* Records:
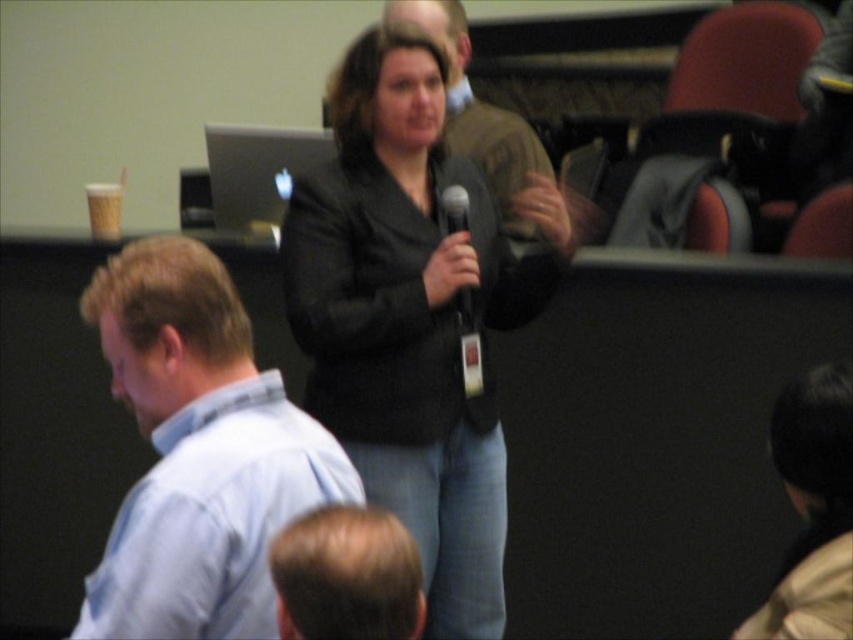
Question: Which object appears closest to the camera in this image?

Choices:
 (A) blonde hair at lower center
 (B) dark brown hair at lower right
 (C) light blue shirt at left
 (D) matte black jacket at center

Answer: (A)

Question: Which object is the farthest from the matte black jacket at center?

Choices:
 (A) blonde hair at lower center
 (B) light blue shirt at left
 (C) black matte microphone at center
 (D) black matte jacket at center

Answer: (A)

Question: Does dark brown hair at lower right appear under black matte microphone at center?

Choices:
 (A) yes
 (B) no

Answer: (A)

Question: Estimate the real-world distances between objects in this image. Which object is farther from the blonde hair at lower center?

Choices:
 (A) black matte microphone at center
 (B) black matte jacket at center
 (C) dark brown hair at lower right
 (D) light blue shirt at left

Answer: (A)

Question: Does black matte jacket at center appear on the left side of blonde hair at lower center?

Choices:
 (A) no
 (B) yes

Answer: (A)

Question: Can you confirm if black matte jacket at center is positioned above black matte microphone at center?

Choices:
 (A) yes
 (B) no

Answer: (B)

* Problem statement: Count the lines in the records above that contain the string "blonde", and reply with the number only.

* Task result: 4